### Exercise goal:
Repeat exactly the lines of the material below that run from the "yellow rectangle: (159, 70)" line to the "red arrow: (149, 122) -> (147, 112), moved" line, including both, and do not carry over any pictures.

### Source information:
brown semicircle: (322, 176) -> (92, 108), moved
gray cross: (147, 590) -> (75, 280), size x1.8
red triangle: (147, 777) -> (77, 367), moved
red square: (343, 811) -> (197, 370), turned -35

---

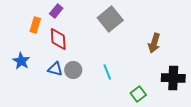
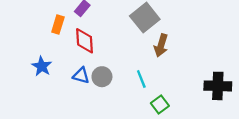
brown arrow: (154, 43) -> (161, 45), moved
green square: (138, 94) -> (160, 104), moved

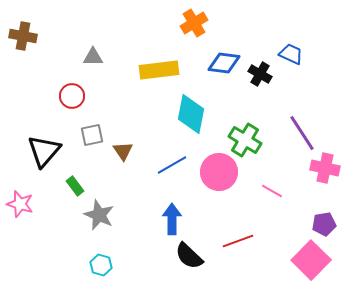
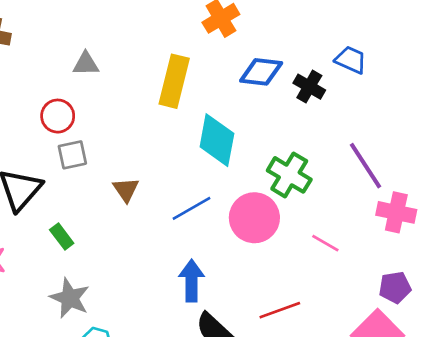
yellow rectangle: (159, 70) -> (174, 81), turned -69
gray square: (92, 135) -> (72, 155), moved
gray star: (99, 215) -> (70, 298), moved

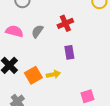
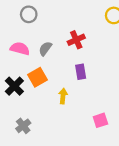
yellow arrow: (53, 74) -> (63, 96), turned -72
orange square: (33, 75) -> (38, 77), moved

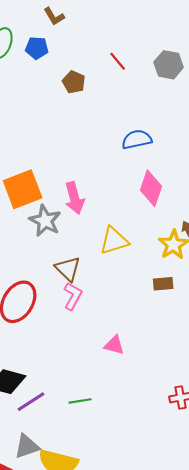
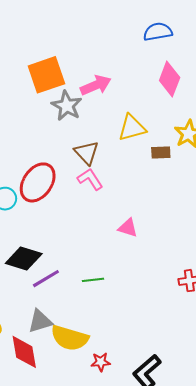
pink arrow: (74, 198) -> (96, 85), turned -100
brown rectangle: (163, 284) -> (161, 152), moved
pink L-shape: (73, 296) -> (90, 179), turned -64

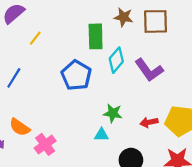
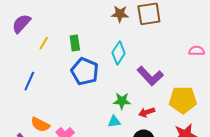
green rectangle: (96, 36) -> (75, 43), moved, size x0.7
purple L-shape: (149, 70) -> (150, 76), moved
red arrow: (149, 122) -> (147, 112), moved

### Exercise output:
yellow rectangle: (159, 70) -> (174, 81), turned -69
gray square: (92, 135) -> (72, 155), moved
gray star: (99, 215) -> (70, 298), moved

yellow arrow: (53, 74) -> (63, 96), turned -72
orange square: (33, 75) -> (38, 77), moved

pink arrow: (74, 198) -> (96, 85), turned -100
brown rectangle: (163, 284) -> (161, 152), moved
pink L-shape: (73, 296) -> (90, 179), turned -64

green rectangle: (96, 36) -> (75, 43), moved, size x0.7
purple L-shape: (149, 70) -> (150, 76), moved
red arrow: (149, 122) -> (147, 112), moved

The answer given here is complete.